WHAT IS EXPECTED >> What lines of the data hold the string "purple"? Pull each one out.

(Beginning of DATA EXTRACTS)

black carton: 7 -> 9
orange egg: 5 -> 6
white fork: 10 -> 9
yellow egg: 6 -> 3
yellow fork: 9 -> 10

(End of DATA EXTRACTS)
(Beginning of DATA EXTRACTS)

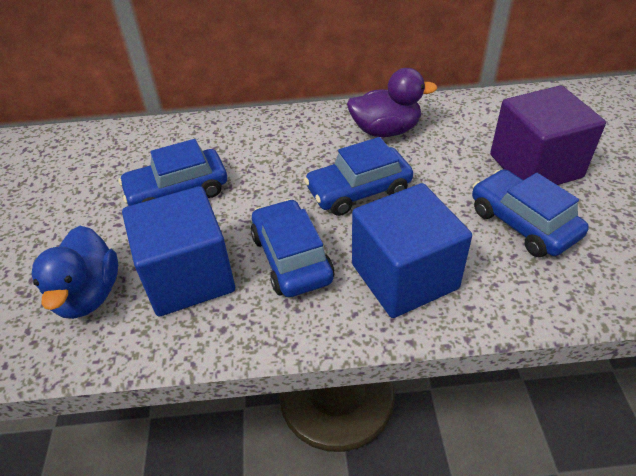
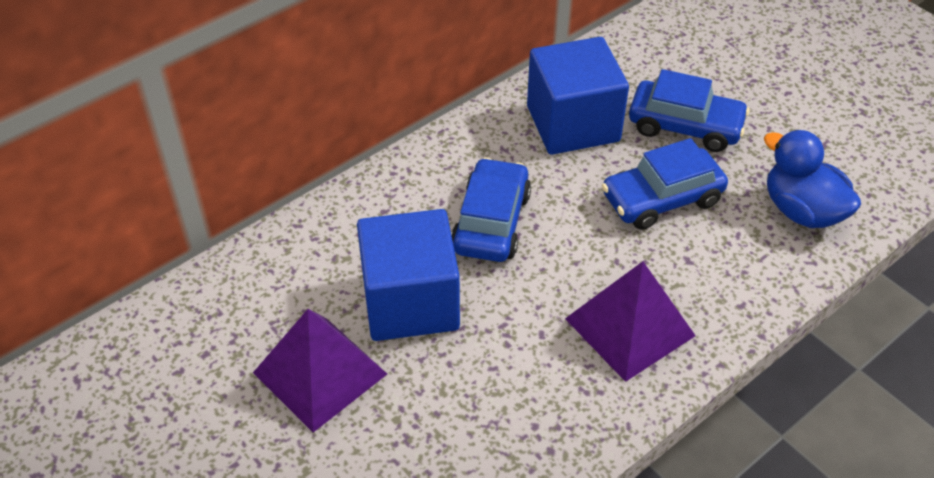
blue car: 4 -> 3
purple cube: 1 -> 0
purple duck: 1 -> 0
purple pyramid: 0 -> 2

(End of DATA EXTRACTS)

SOLUTION FOR THIS EXERCISE >>
purple cube: 1 -> 0
purple duck: 1 -> 0
purple pyramid: 0 -> 2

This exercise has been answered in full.